• _What to produce_:
The reply is to be the lines from the one with "yellow rectangle: (345, 170)" through the last line of the records below, each retyped exactly, with pictures left out.
=== Supplied records ===
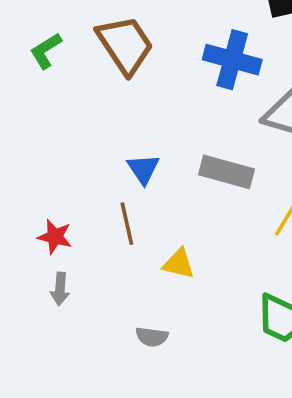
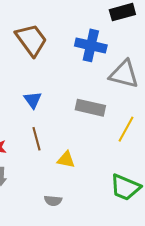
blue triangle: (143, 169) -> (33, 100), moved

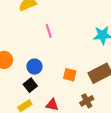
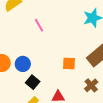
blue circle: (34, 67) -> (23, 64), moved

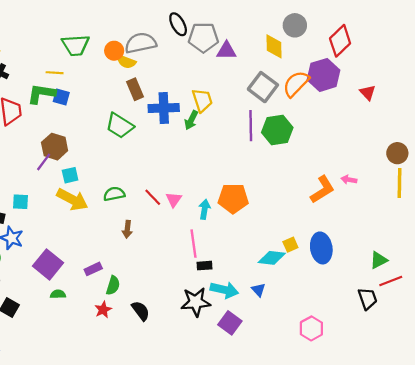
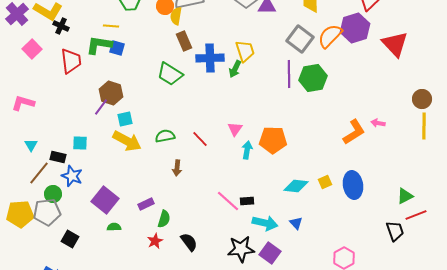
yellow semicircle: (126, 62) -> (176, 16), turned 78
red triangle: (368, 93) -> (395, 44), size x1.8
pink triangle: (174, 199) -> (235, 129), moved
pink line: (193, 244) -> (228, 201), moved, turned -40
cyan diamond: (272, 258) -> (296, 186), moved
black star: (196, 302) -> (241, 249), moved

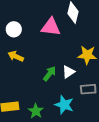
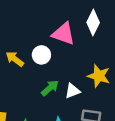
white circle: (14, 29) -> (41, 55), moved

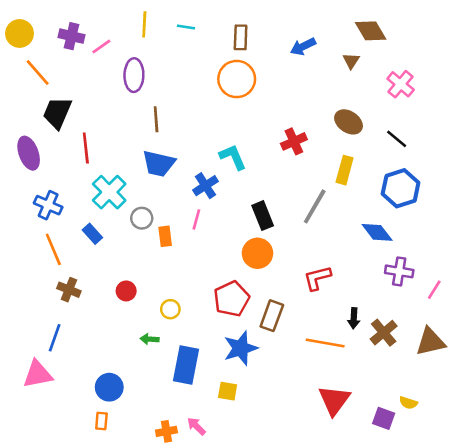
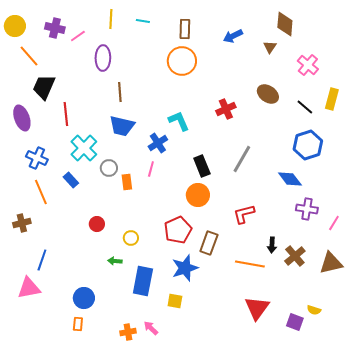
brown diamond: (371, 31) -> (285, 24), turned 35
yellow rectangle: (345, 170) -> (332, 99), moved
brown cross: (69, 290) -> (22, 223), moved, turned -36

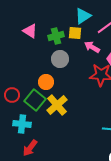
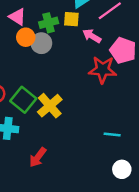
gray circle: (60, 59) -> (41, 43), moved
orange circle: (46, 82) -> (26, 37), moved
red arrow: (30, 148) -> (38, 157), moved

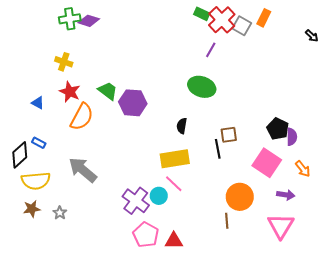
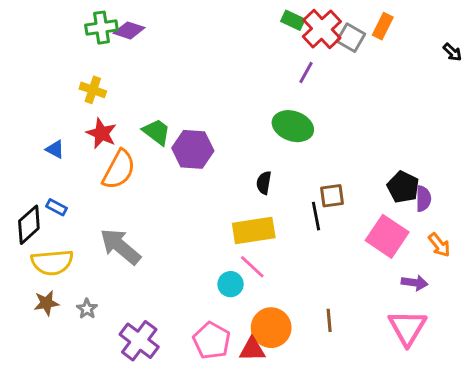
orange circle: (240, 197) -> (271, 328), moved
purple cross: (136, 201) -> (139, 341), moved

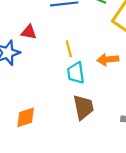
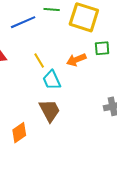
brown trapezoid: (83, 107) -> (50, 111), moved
===
• _Answer space_:
yellow rectangle: (345, 170) -> (332, 99), moved
brown cross: (69, 290) -> (22, 223), moved, turned -36

gray circle: (60, 59) -> (41, 43), moved
orange circle: (46, 82) -> (26, 37), moved
red arrow: (30, 148) -> (38, 157), moved

orange circle: (240, 197) -> (271, 328), moved
purple cross: (136, 201) -> (139, 341), moved

brown trapezoid: (83, 107) -> (50, 111), moved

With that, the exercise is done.